(Stored data)
══════════════════════════════
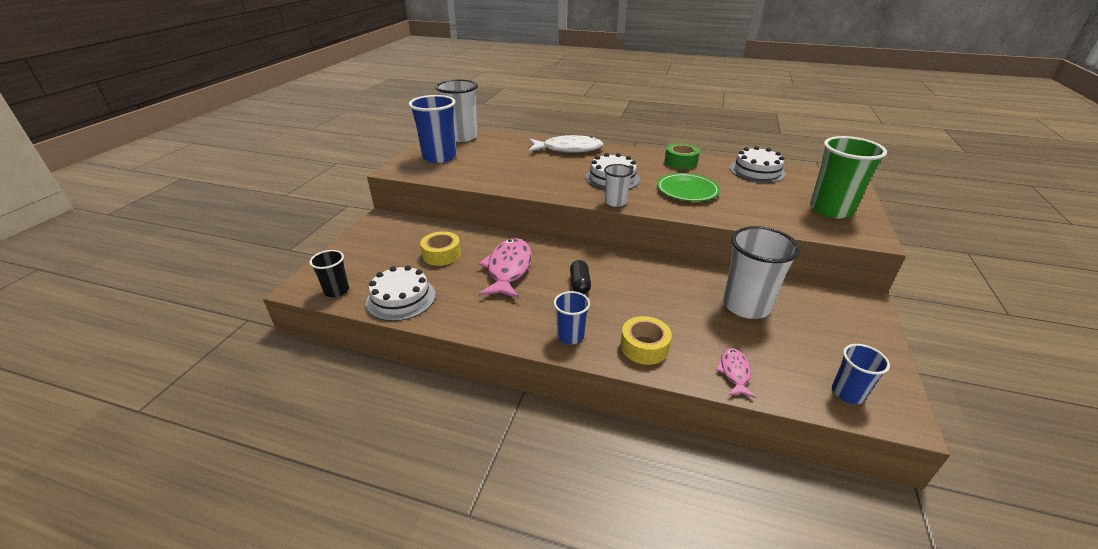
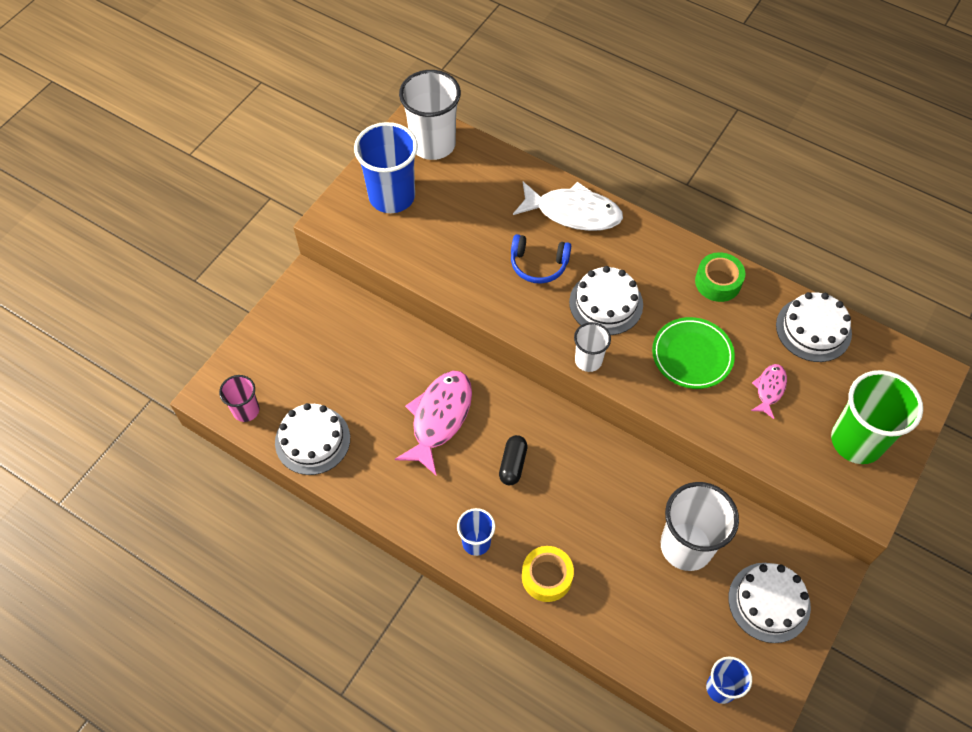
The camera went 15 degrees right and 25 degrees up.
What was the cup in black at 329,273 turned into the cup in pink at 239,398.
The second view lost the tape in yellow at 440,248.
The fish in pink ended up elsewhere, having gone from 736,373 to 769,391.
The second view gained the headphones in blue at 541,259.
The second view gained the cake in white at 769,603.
══════════════════════════════
*Work item*: Take the lines from the one containing "What was the" through the final line of the entries above, and set them down exactly, with nothing added.

*Worked solution*:
What was the cup in black at 329,273 turned into the cup in pink at 239,398.
The second view lost the tape in yellow at 440,248.
The fish in pink ended up elsewhere, having gone from 736,373 to 769,391.
The second view gained the headphones in blue at 541,259.
The second view gained the cake in white at 769,603.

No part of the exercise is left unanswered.